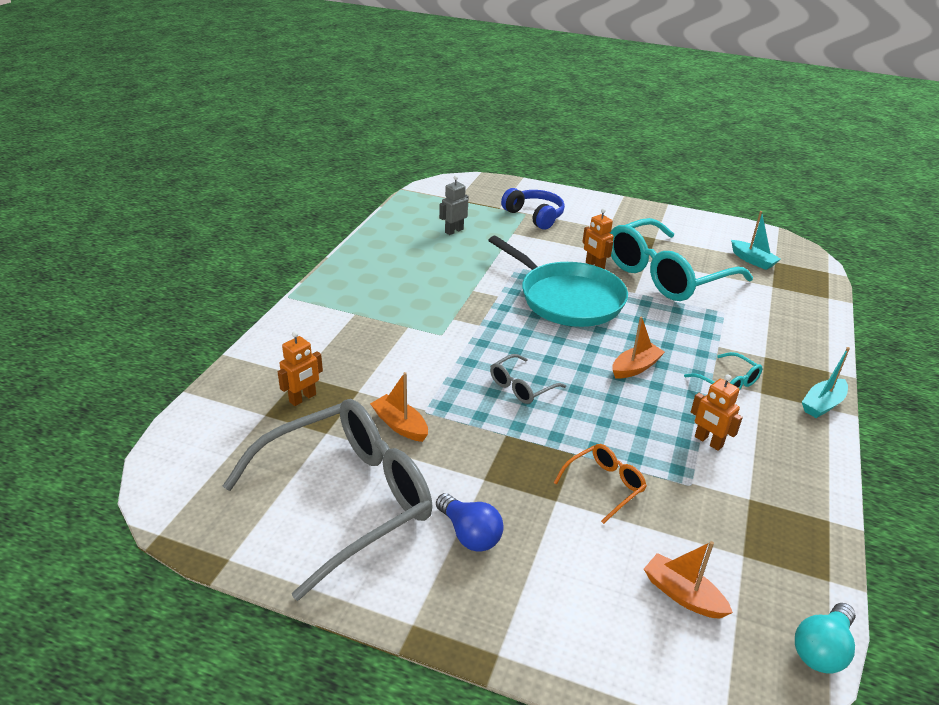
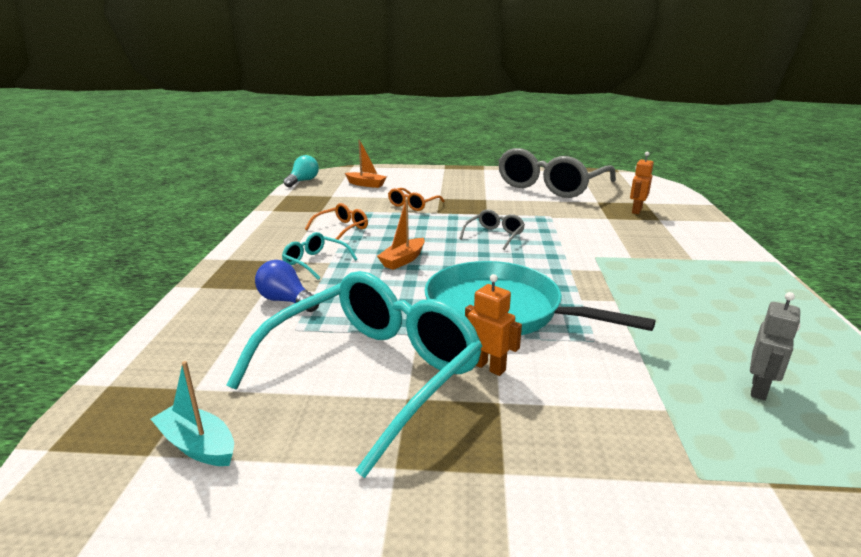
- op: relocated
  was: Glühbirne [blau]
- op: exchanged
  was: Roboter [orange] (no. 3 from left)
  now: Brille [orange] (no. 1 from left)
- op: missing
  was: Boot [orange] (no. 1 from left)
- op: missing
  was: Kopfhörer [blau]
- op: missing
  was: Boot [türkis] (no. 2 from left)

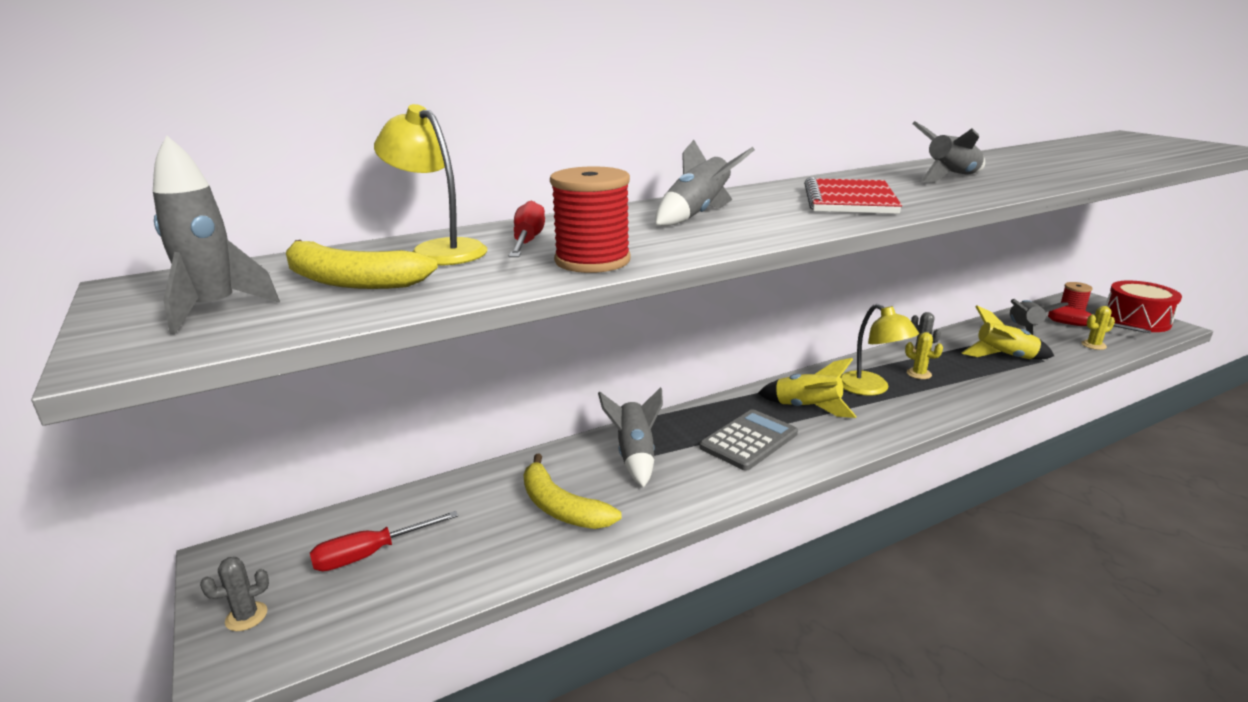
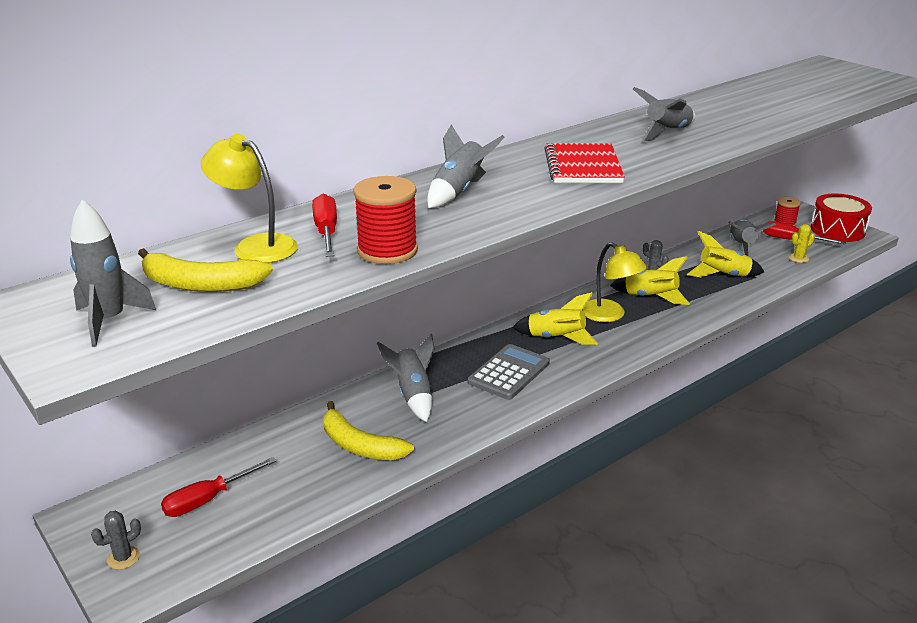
- op: exchanged
  was: Kaktus [gelb] (no. 1 from left)
  now: Rakete [gelb] (no. 2 from left)

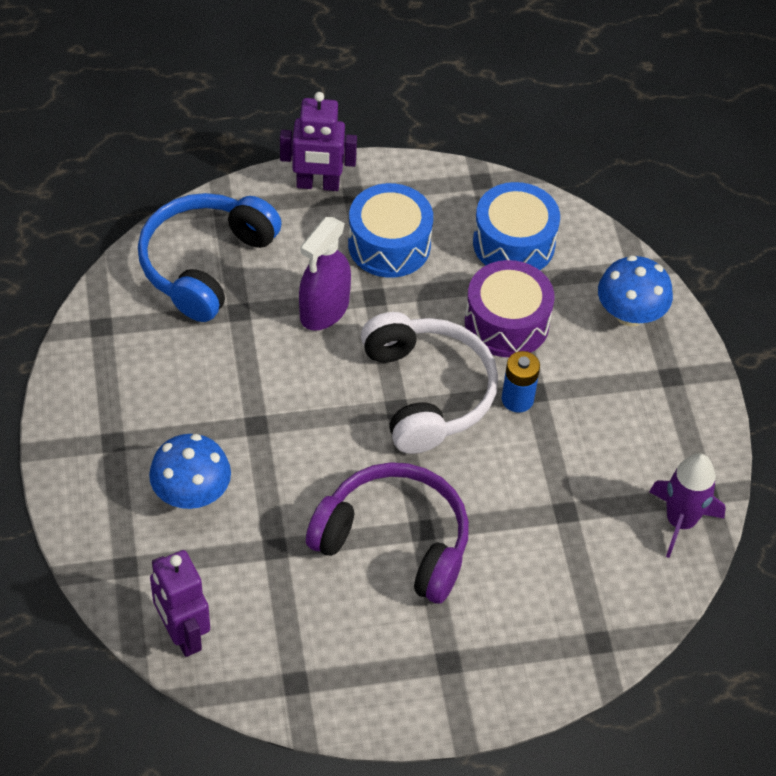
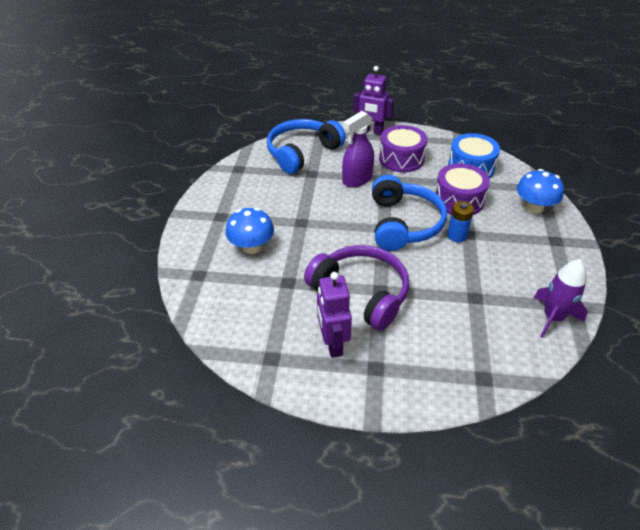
- op: relocated
  was: Roboter [lila] (no. 1 from left)
- op: colour
  was: Kopfhörer [weiß]
  now: Kopfhörer [blau] (no. 2 from left)
- op: colour
  was: Trommel [blau] (no. 1 from left)
  now: Trommel [lila] (no. 1 from left)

- - - - - - -

▶ _Work instructions_
If a record holds a picture, skip the picture and write out everything else exactly.

▶ _Response below_
- op: relocated
  was: Glühbirne [blau]
- op: exchanged
  was: Roboter [orange] (no. 3 from left)
  now: Brille [orange] (no. 1 from left)
- op: missing
  was: Boot [orange] (no. 1 from left)
- op: missing
  was: Kopfhörer [blau]
- op: missing
  was: Boot [türkis] (no. 2 from left)

- op: exchanged
  was: Kaktus [gelb] (no. 1 from left)
  now: Rakete [gelb] (no. 2 from left)

- op: relocated
  was: Roboter [lila] (no. 1 from left)
- op: colour
  was: Kopfhörer [weiß]
  now: Kopfhörer [blau] (no. 2 from left)
- op: colour
  was: Trommel [blau] (no. 1 from left)
  now: Trommel [lila] (no. 1 from left)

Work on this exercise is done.